▶ _EXERCISE BRIEF_
From the records below, copy out exactly the lines from the one containing "pink jar [299,149,367,233] -> none" to the one containing "none -> blue bucket [785,552,886,655]", both included. Add nothing else.

═══ DATASET RECORDS ═══

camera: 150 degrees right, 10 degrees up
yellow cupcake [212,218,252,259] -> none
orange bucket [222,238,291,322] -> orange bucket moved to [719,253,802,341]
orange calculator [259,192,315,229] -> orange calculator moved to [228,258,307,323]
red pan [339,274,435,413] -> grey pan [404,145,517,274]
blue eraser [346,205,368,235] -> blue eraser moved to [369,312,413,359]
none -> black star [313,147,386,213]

═══
═══ DATASET RECORDS ═══

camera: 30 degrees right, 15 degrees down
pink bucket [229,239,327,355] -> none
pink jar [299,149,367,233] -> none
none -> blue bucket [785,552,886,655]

═══

▶ _ANSWER FOR THIS EXERCISE_
pink jar [299,149,367,233] -> none
none -> blue bucket [785,552,886,655]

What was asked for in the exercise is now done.